#### [PROMPT]
Beginning with the first line, retype exactly the records below up to and including the line with "purple semicircle: moved 1 px down"; pictures do not belong in the copy.

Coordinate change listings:

= = = = =

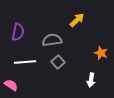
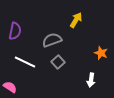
yellow arrow: moved 1 px left; rotated 14 degrees counterclockwise
purple semicircle: moved 3 px left, 1 px up
gray semicircle: rotated 12 degrees counterclockwise
white line: rotated 30 degrees clockwise
pink semicircle: moved 1 px left, 2 px down
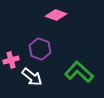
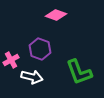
pink cross: rotated 14 degrees counterclockwise
green L-shape: rotated 152 degrees counterclockwise
white arrow: rotated 25 degrees counterclockwise
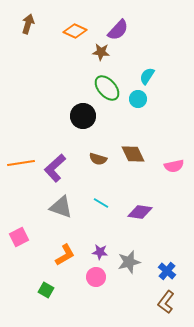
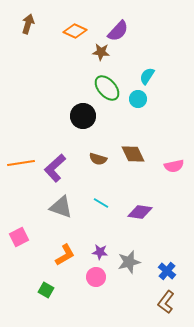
purple semicircle: moved 1 px down
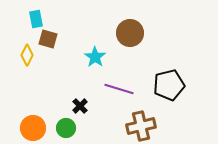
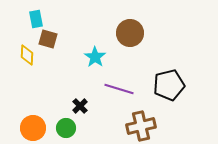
yellow diamond: rotated 25 degrees counterclockwise
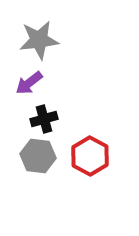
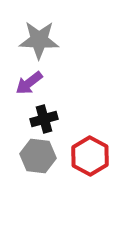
gray star: rotated 9 degrees clockwise
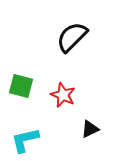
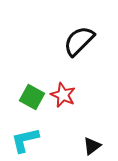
black semicircle: moved 7 px right, 4 px down
green square: moved 11 px right, 11 px down; rotated 15 degrees clockwise
black triangle: moved 2 px right, 17 px down; rotated 12 degrees counterclockwise
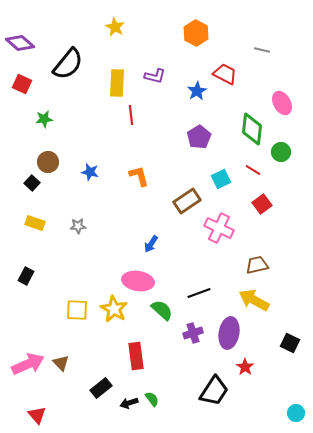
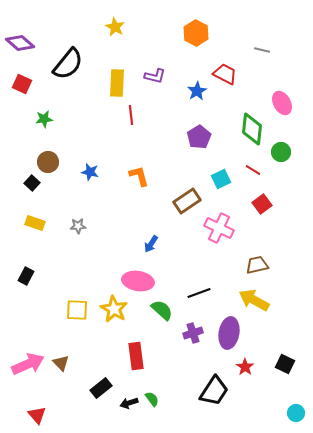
black square at (290, 343): moved 5 px left, 21 px down
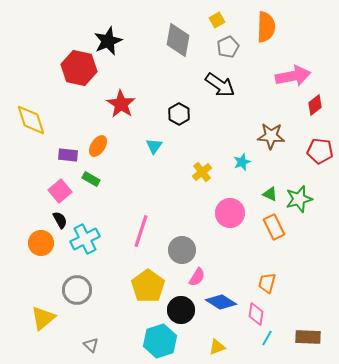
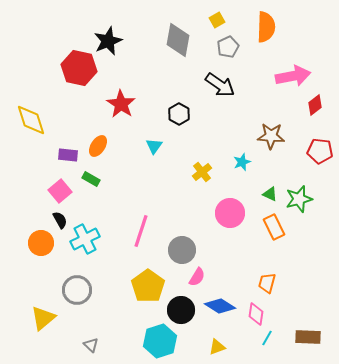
blue diamond at (221, 302): moved 1 px left, 4 px down
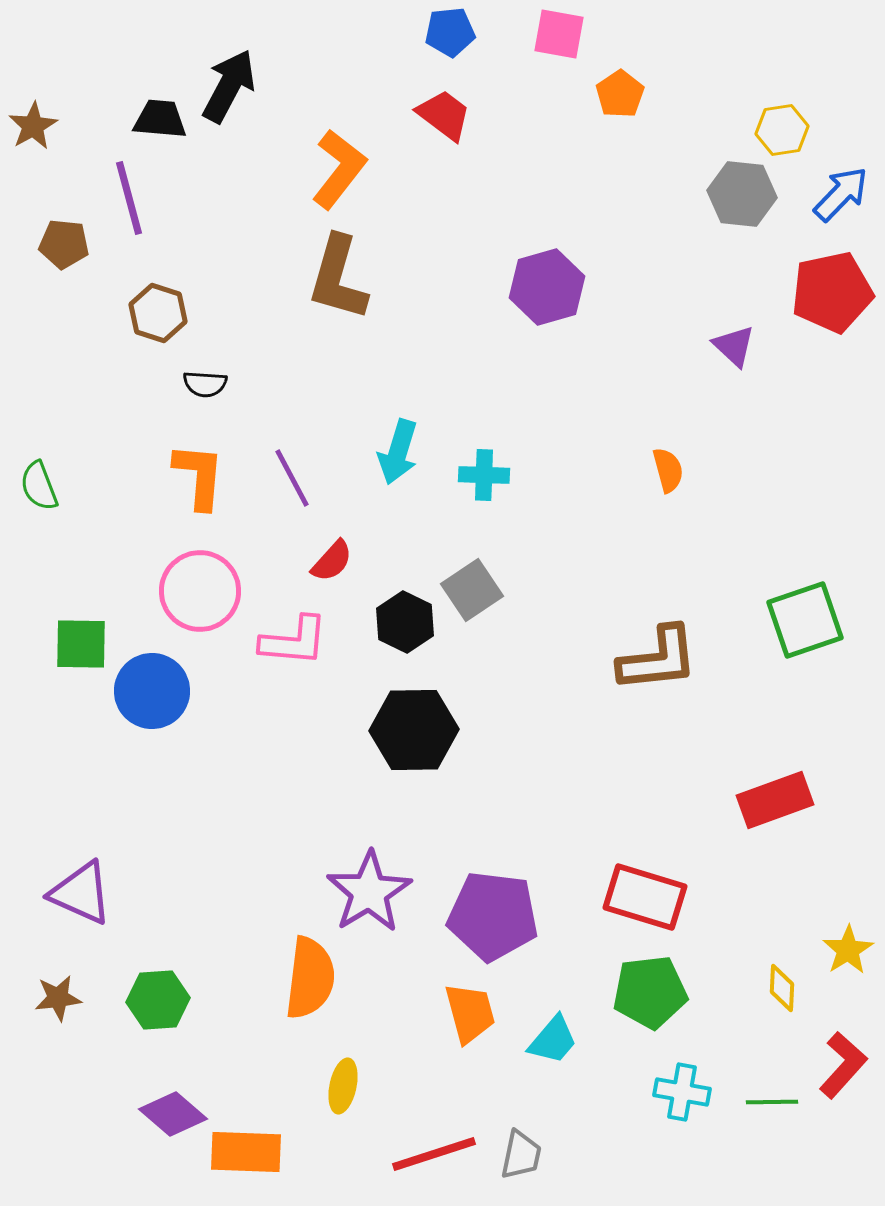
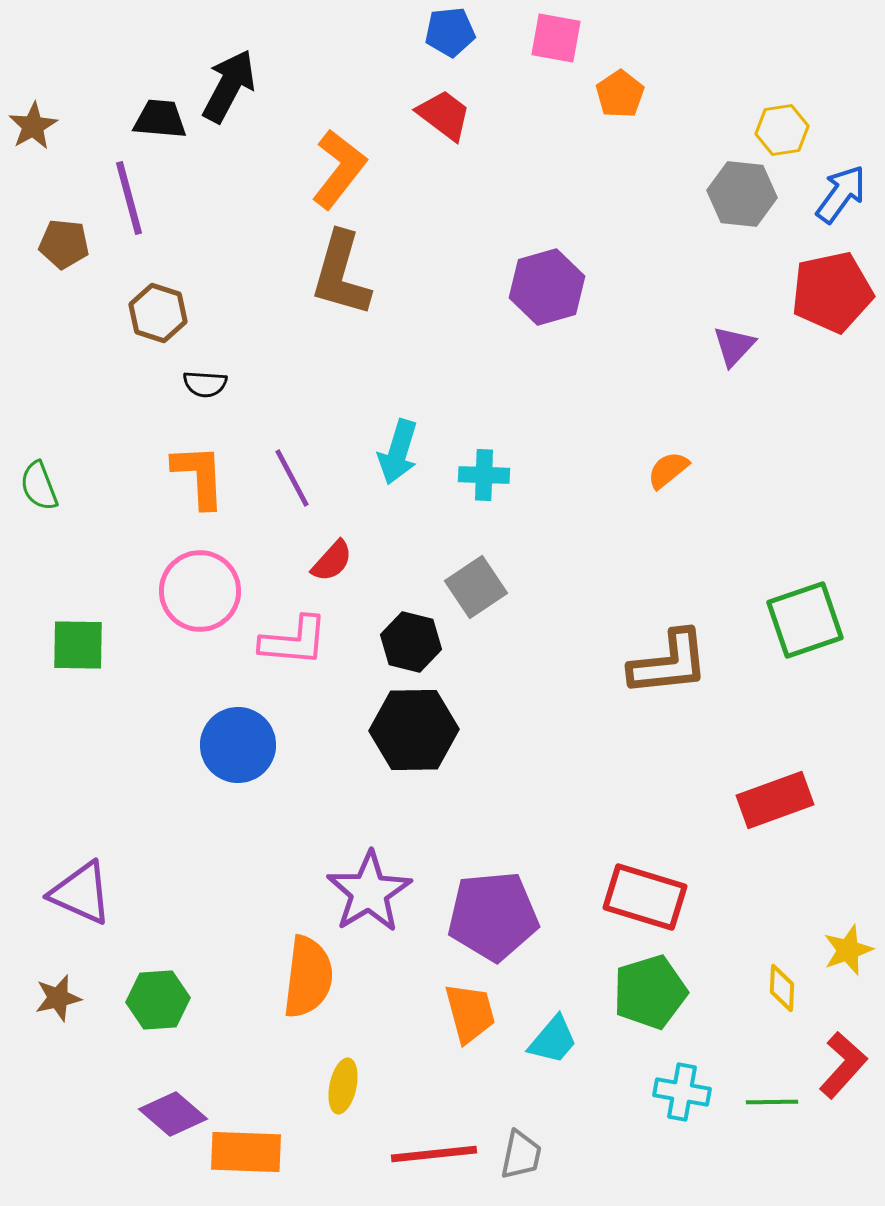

= = = = =

#### [OUTPUT BELOW]
yellow arrow: moved 1 px left; rotated 14 degrees counterclockwise
purple semicircle: moved 3 px left, 1 px up
gray semicircle: rotated 12 degrees counterclockwise
white line: rotated 30 degrees clockwise
pink semicircle: moved 1 px left, 2 px down
pink cross: rotated 14 degrees counterclockwise
green L-shape: rotated 152 degrees counterclockwise
white arrow: rotated 25 degrees counterclockwise
purple semicircle: moved 1 px down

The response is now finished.